**PROBLEM DESCRIPTION**
Reproduce word for word the lines of the listing below, starting at the line that contains "You should walk" and ending at the line that contains "The matte black shirt at center is".

-- LISTED ENTRIES start --

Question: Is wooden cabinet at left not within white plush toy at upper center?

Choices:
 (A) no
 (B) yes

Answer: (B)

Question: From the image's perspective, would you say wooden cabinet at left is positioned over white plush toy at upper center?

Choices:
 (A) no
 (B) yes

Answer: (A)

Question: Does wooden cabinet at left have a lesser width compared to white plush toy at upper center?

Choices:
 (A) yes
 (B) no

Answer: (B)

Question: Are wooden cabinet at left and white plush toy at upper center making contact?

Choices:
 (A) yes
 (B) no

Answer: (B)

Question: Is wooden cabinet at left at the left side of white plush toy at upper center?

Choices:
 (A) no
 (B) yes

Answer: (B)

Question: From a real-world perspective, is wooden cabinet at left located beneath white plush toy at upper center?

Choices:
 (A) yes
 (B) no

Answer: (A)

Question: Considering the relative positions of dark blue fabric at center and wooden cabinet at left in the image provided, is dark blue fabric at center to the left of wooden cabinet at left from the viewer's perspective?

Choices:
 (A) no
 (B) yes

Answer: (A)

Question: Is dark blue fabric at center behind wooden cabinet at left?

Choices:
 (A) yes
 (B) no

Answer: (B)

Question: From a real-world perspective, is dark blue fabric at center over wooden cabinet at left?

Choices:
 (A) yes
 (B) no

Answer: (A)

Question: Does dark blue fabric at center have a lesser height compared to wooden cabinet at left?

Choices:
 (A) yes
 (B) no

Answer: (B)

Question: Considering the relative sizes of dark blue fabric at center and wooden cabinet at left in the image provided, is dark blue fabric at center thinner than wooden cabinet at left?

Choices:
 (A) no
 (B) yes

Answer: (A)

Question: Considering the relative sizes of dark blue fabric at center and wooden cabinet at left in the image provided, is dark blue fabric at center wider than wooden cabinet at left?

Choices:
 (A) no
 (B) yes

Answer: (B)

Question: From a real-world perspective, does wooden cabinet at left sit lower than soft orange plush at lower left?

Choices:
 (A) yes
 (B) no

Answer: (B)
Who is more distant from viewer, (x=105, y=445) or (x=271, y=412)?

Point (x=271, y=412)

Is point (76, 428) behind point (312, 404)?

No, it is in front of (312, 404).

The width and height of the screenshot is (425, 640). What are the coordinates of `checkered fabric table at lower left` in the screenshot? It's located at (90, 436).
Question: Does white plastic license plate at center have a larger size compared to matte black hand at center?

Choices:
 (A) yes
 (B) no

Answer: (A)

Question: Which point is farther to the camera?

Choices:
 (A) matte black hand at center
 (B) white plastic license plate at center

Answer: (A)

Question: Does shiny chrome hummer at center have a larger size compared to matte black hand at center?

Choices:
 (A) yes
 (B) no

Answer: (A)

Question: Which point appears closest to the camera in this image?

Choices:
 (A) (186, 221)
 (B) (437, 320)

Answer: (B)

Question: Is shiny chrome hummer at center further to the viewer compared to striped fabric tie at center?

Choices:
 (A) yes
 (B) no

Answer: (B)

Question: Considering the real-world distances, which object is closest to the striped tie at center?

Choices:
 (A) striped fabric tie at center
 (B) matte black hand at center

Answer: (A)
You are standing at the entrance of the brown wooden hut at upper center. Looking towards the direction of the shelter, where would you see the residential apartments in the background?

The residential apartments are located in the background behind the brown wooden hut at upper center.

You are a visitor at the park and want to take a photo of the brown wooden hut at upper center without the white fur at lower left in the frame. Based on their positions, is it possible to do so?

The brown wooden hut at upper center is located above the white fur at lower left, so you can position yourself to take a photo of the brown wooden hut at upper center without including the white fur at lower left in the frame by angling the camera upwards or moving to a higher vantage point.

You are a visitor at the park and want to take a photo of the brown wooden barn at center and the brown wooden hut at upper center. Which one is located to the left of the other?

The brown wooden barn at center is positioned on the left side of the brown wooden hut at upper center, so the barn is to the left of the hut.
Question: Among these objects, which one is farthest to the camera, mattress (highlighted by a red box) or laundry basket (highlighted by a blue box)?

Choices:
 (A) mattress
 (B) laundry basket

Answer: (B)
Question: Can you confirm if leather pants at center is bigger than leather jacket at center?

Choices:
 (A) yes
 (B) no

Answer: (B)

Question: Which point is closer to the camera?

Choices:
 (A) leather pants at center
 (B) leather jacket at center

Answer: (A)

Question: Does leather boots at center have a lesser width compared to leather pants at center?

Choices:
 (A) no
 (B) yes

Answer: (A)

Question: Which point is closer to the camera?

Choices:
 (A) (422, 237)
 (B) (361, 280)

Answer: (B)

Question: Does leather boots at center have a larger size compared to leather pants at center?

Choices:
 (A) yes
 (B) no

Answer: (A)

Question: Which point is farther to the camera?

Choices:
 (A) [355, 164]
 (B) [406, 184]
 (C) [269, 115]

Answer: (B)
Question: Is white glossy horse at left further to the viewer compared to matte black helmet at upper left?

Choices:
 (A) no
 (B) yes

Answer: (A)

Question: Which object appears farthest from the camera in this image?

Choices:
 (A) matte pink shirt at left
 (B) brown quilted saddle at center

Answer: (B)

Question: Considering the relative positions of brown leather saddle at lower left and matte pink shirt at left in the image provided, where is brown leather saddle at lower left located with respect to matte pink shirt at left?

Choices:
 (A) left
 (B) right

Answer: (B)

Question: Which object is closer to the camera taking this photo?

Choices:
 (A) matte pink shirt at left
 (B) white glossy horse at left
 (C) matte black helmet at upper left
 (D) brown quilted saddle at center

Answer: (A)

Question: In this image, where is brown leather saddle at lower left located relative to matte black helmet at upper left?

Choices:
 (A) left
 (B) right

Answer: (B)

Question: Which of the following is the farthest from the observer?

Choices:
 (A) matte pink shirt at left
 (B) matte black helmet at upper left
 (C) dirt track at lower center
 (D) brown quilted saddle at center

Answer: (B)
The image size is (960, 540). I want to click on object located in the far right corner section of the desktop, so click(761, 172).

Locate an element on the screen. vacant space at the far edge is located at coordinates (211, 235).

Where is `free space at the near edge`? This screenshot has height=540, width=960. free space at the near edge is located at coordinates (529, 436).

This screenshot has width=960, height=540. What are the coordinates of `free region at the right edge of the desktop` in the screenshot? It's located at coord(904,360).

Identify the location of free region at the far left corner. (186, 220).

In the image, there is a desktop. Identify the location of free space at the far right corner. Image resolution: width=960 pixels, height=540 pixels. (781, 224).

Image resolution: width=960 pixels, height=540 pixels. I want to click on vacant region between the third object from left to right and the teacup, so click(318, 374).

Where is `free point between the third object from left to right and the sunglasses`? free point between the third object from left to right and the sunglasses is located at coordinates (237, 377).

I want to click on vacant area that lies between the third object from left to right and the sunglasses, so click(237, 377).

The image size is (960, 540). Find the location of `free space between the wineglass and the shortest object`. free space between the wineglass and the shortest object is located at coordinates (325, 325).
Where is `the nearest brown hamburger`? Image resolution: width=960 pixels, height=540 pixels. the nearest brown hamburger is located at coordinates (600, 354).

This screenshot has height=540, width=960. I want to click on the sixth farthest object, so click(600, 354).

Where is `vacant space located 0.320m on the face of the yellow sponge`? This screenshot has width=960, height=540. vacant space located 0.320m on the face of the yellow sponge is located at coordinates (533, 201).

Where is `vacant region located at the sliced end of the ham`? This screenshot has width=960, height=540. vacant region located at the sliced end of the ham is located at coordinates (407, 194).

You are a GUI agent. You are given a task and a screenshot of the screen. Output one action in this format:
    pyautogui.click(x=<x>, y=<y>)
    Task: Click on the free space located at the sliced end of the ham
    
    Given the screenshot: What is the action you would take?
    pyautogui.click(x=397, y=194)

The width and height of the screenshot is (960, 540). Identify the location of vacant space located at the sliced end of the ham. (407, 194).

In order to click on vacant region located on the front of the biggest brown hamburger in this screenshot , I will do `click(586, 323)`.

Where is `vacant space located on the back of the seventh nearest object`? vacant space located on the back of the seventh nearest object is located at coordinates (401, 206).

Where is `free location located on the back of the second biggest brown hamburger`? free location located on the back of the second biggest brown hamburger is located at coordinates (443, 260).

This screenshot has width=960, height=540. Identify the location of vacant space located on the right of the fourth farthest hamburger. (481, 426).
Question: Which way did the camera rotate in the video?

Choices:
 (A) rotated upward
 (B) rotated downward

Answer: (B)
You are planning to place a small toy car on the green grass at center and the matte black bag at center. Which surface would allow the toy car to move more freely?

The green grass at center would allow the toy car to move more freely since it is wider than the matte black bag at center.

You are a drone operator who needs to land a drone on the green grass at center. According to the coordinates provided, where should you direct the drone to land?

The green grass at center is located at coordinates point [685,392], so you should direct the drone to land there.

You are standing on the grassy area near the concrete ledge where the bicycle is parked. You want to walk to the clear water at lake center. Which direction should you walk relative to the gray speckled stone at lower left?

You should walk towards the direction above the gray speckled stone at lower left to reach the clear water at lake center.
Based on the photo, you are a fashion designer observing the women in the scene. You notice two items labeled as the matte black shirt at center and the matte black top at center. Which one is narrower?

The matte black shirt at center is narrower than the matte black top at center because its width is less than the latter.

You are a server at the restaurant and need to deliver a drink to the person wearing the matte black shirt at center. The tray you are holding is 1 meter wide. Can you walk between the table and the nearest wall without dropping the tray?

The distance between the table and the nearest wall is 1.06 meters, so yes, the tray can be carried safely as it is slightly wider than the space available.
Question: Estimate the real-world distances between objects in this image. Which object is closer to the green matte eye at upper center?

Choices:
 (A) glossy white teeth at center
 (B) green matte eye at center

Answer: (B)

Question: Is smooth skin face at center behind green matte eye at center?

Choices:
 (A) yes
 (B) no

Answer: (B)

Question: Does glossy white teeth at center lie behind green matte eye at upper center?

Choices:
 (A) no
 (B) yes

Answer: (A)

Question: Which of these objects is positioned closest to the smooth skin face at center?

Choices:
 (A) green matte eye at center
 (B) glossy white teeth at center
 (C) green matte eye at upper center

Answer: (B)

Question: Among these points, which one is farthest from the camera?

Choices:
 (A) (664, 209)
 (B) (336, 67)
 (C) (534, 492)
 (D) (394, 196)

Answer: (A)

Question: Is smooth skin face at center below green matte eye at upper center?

-- LISTED ENTRIES end --

**RESULT FOR THIS EXERCISE**
You should walk towards the direction above the gray speckled stone at lower left to reach the clear water at lake center.
Based on the photo, you are a fashion designer observing the women in the scene. You notice two items labeled as the matte black shirt at center and the matte black top at center. Which one is narrower?

The matte black shirt at center is narrower than the matte black top at center because its width is less than the latter.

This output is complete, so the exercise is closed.